* Assignment *
Only the lines from the one containing "to [292, 411]" through the end of the data are wanted, reproduced exactly and without pictures.

* Data *
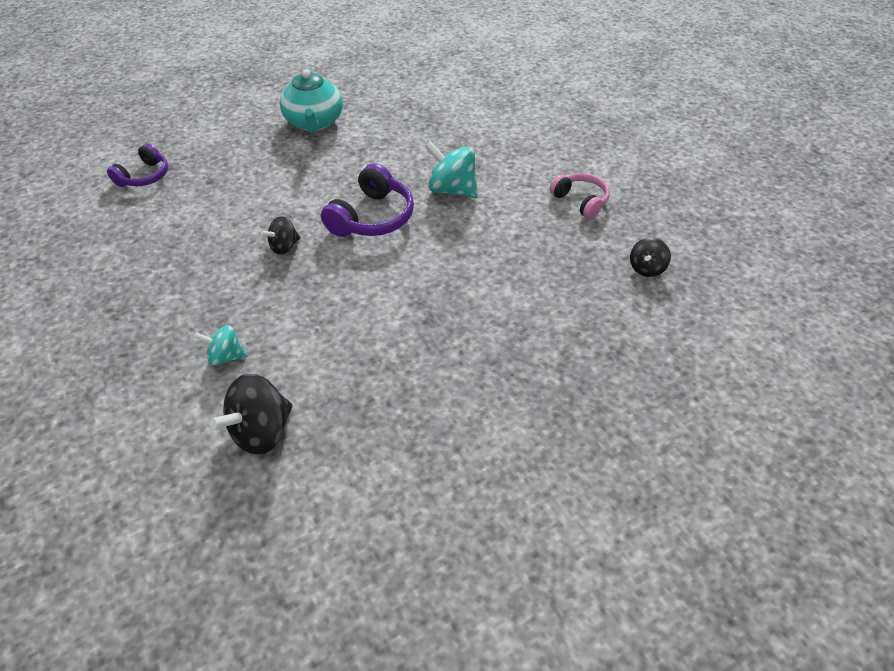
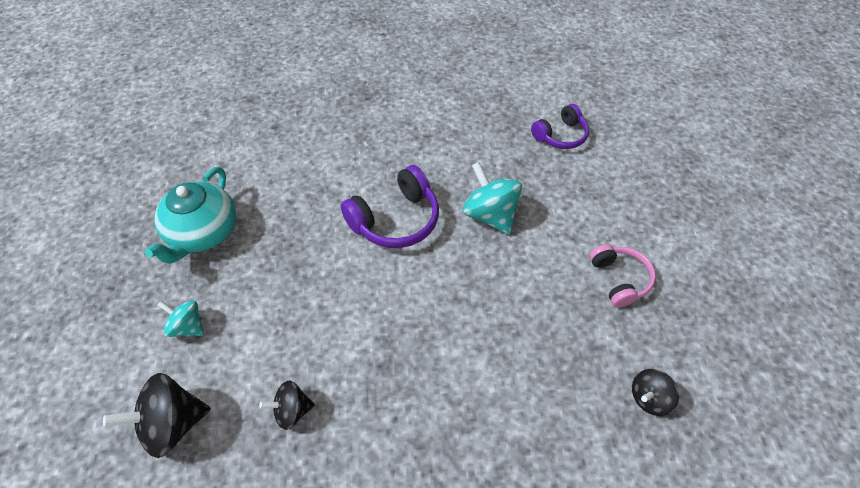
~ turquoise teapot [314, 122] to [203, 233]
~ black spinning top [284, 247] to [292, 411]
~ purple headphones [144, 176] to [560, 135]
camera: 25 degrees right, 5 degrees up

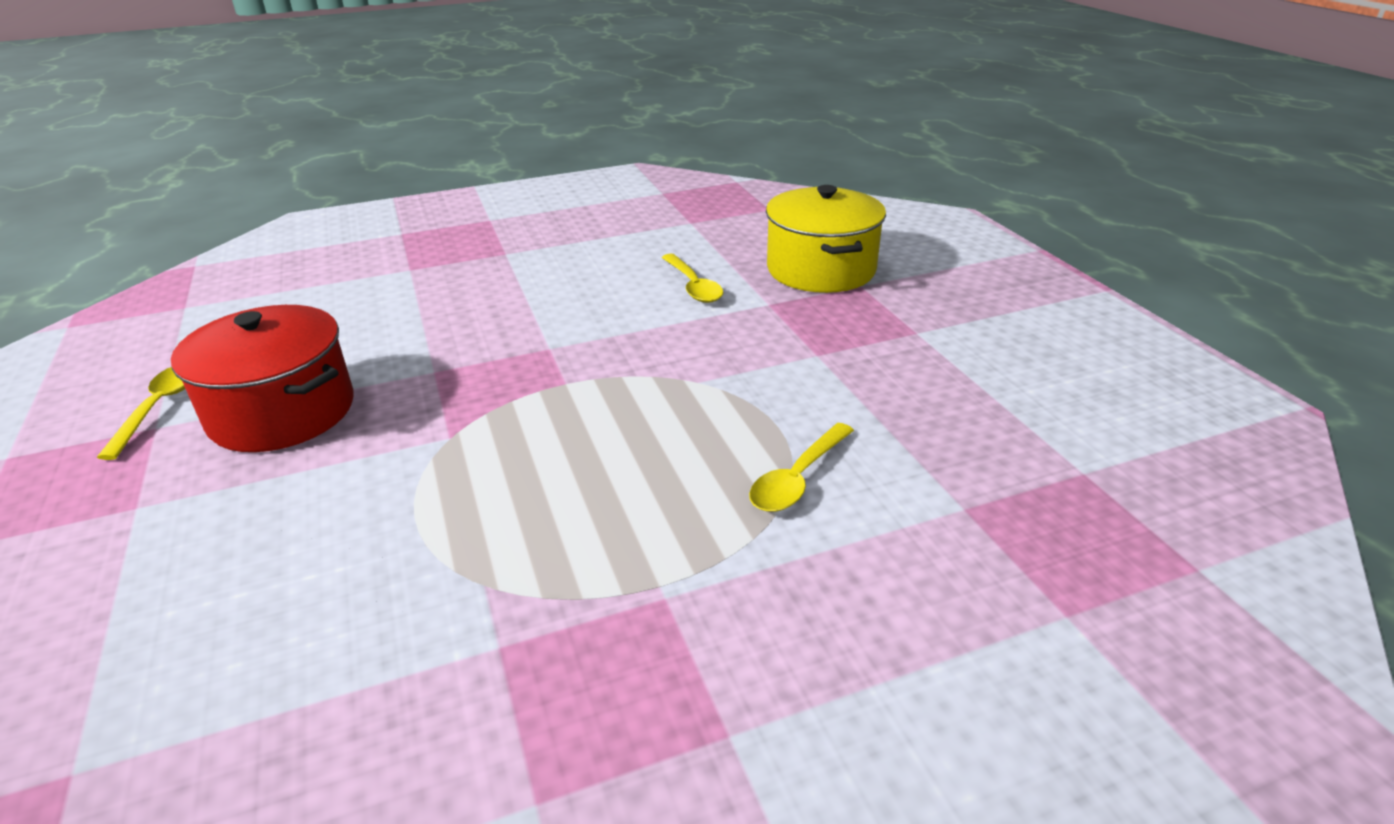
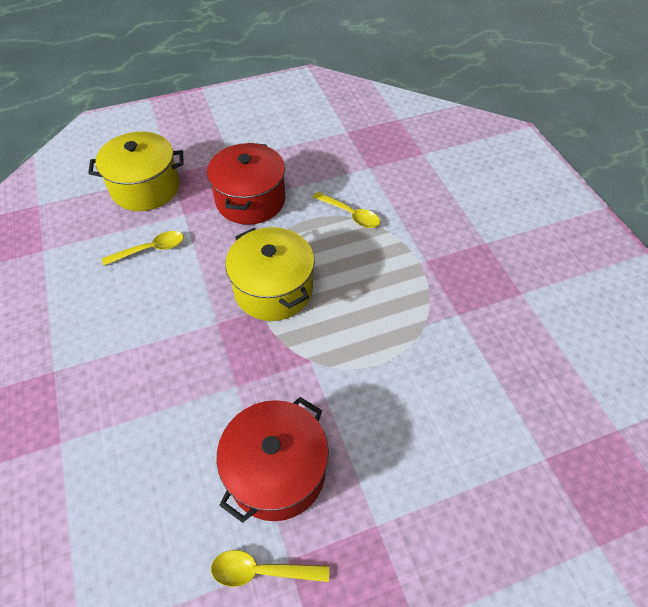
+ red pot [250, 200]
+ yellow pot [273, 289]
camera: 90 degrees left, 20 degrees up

* Problem solution *
~ black spinning top [284, 247] to [292, 411]
~ purple headphones [144, 176] to [560, 135]
camera: 25 degrees right, 5 degrees up

+ red pot [250, 200]
+ yellow pot [273, 289]
camera: 90 degrees left, 20 degrees up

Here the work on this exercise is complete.